[TASK DESCRIPTION]
Give the lines below again, exactly as they stand, and leave out the images.

= Beginning of Section =

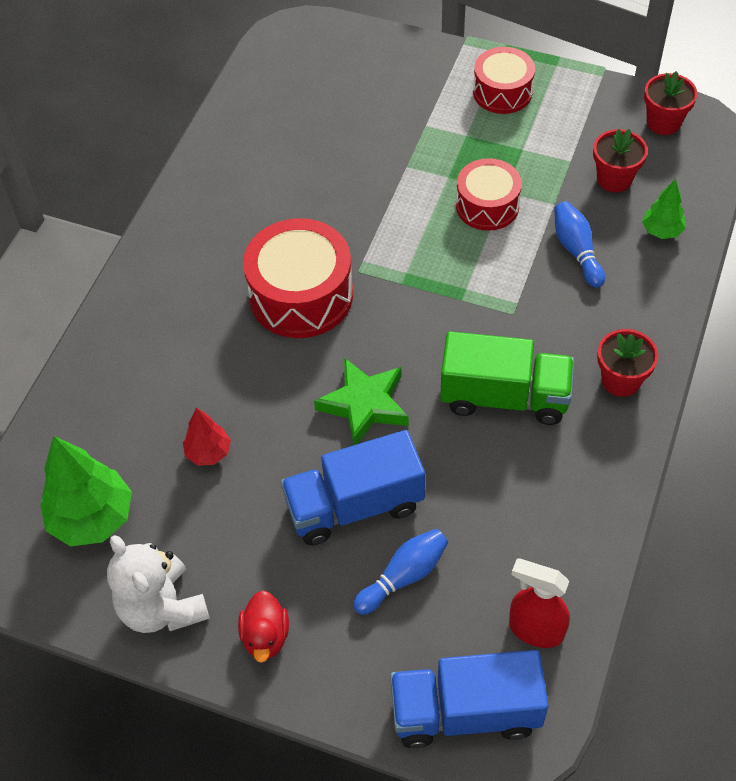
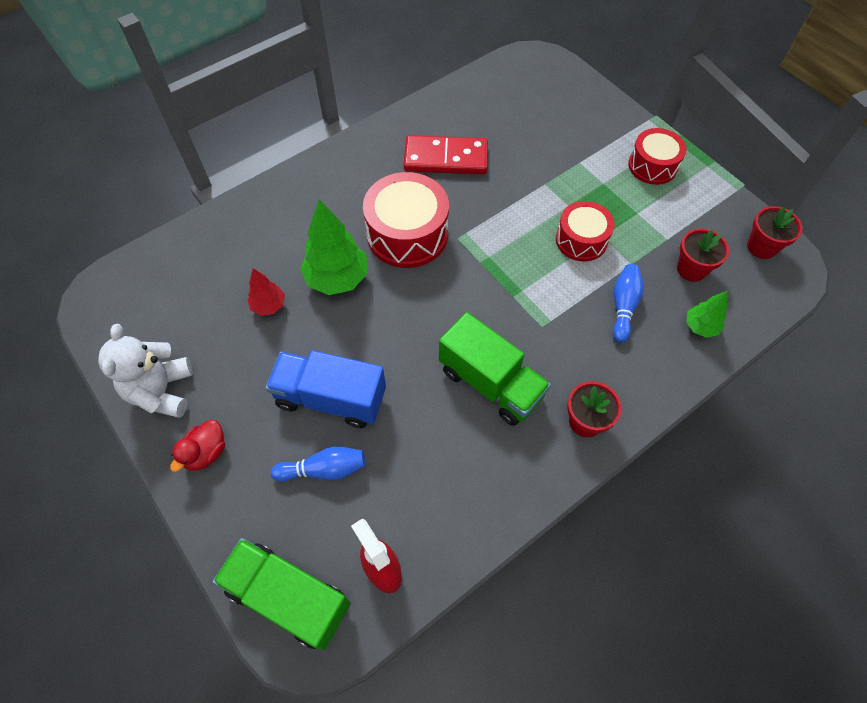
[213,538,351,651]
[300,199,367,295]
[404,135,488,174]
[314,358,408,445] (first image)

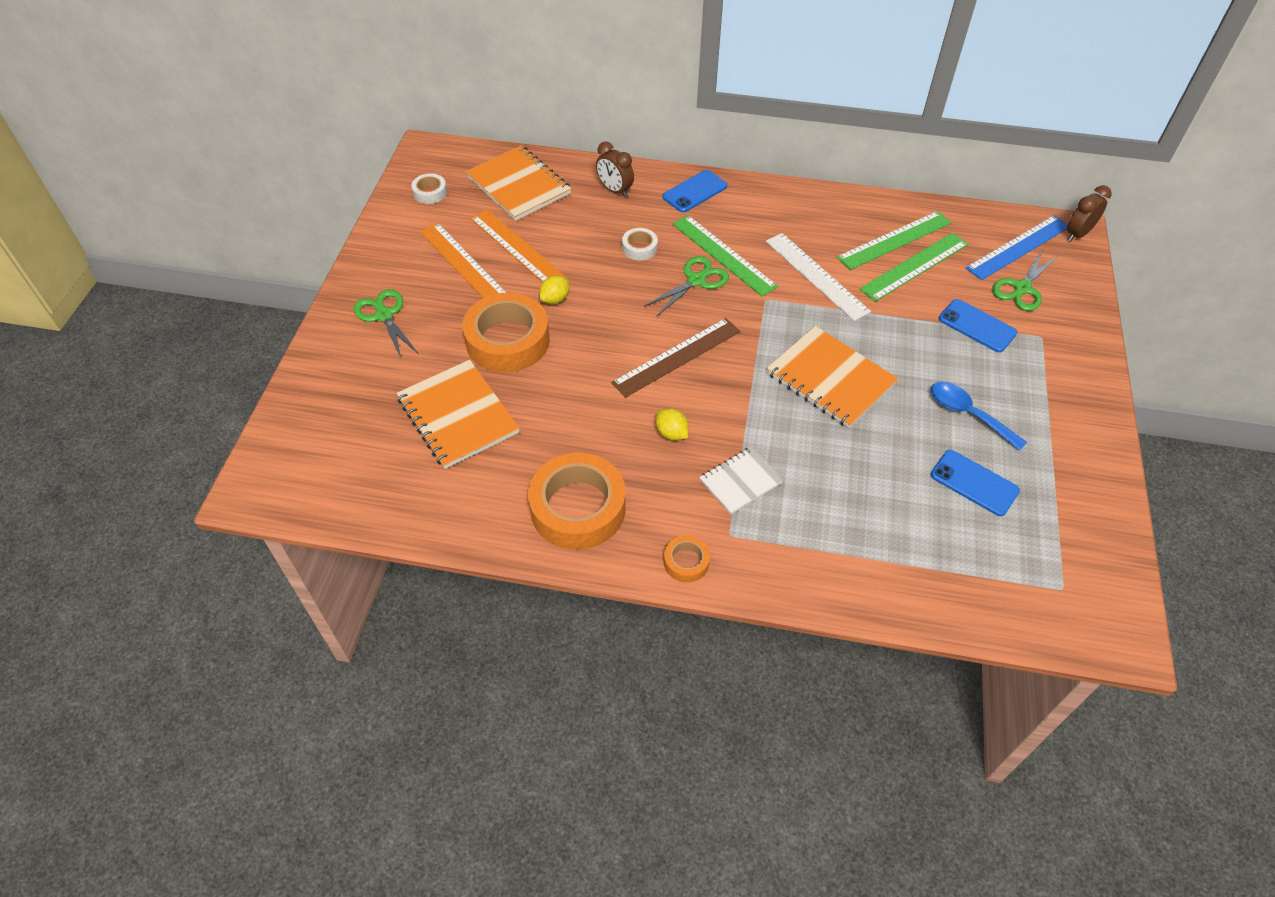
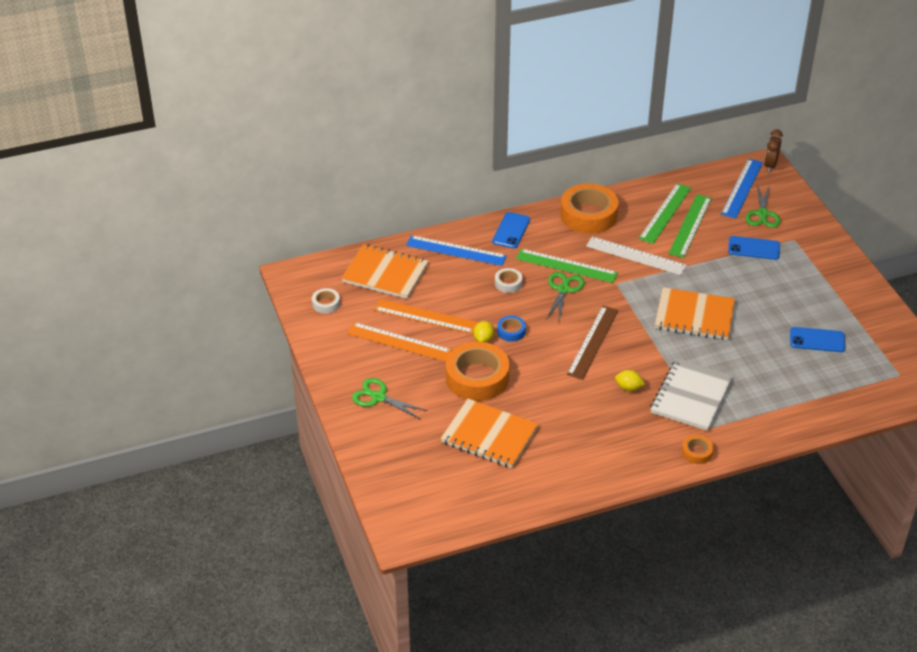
[406,235,507,266]
[497,316,526,342]
[560,183,618,234]
[650,359,732,431]
[931,382,1027,451] (first image)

= End of Section =

[SOLUTION FOR THIS PROBLEM]
[213,538,351,651]
[300,199,367,295]
[404,135,488,174]
[314,358,408,445] (first image)

[406,235,507,266]
[497,316,526,342]
[560,183,618,234]
[650,359,732,431]
[931,382,1027,451] (first image)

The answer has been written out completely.